* **Problem requirements**:
The copy must match the data below line for line and contain no images.

··· Input for this task ···

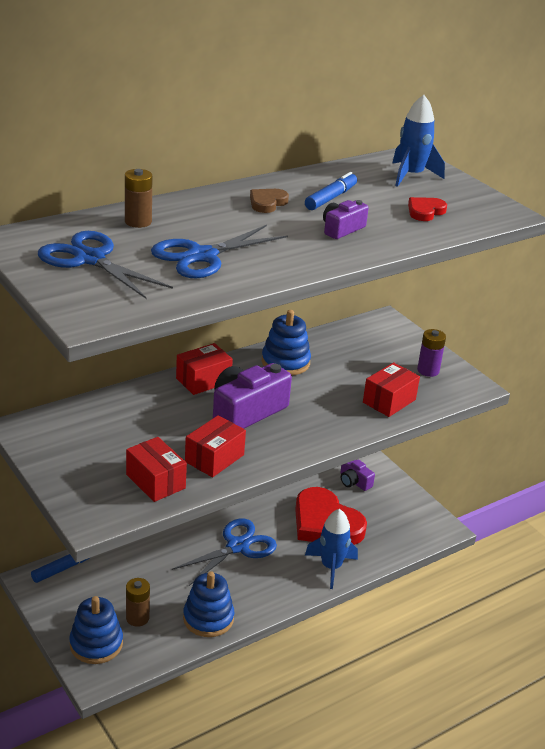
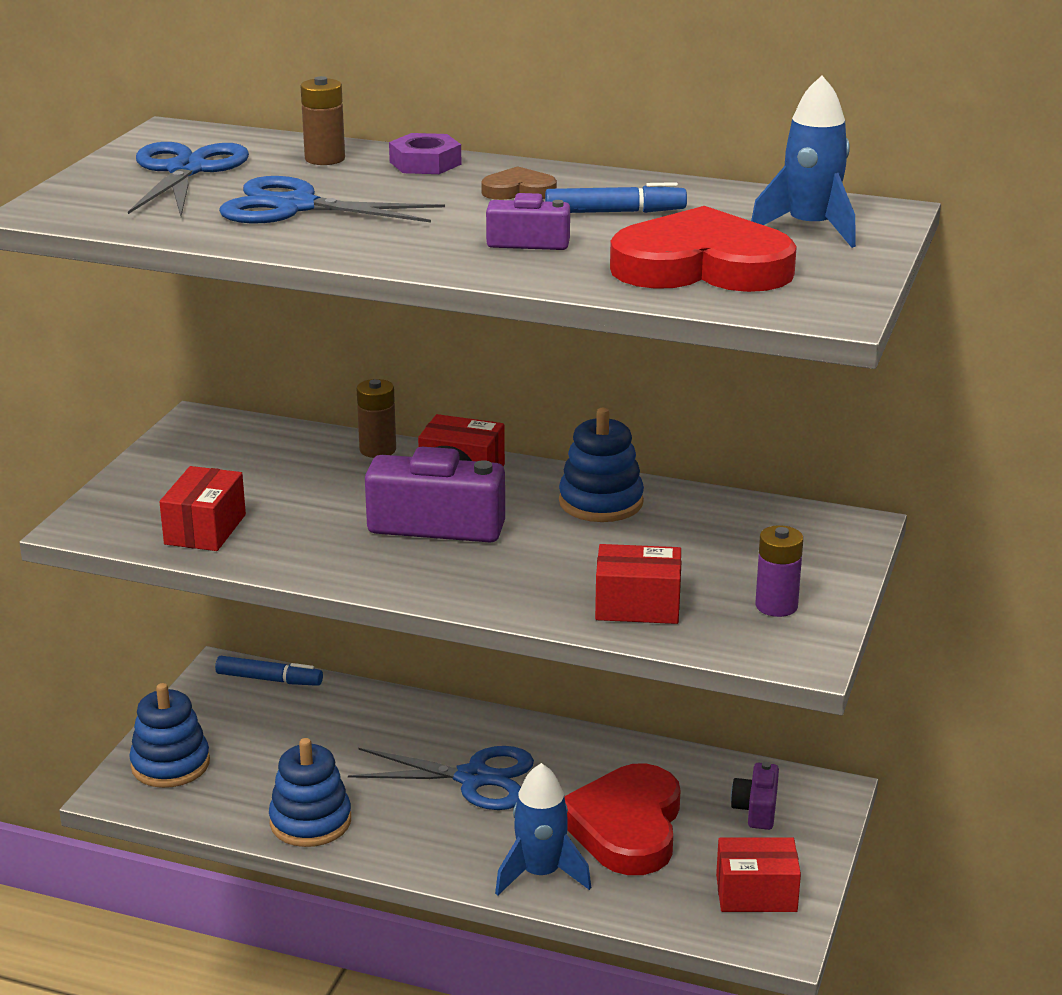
camera: 55 degrees right, 5 degrees down
(137, 618) = (247, 770): brown battery -> brown battery (377, 450)
(189, 204) = (425, 163): none -> purple nut
(214, 458) = (305, 543): red box -> red box (756, 893)
(425, 211) = (702, 266): red heart -> red heart, size x2.21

···

* **Solution to the exercise**:
camera: 55 degrees right, 5 degrees down
(137, 618) = (247, 770): brown battery -> brown battery (377, 450)
(189, 204) = (425, 163): none -> purple nut
(214, 458) = (305, 543): red box -> red box (756, 893)
(425, 211) = (702, 266): red heart -> red heart, size x2.21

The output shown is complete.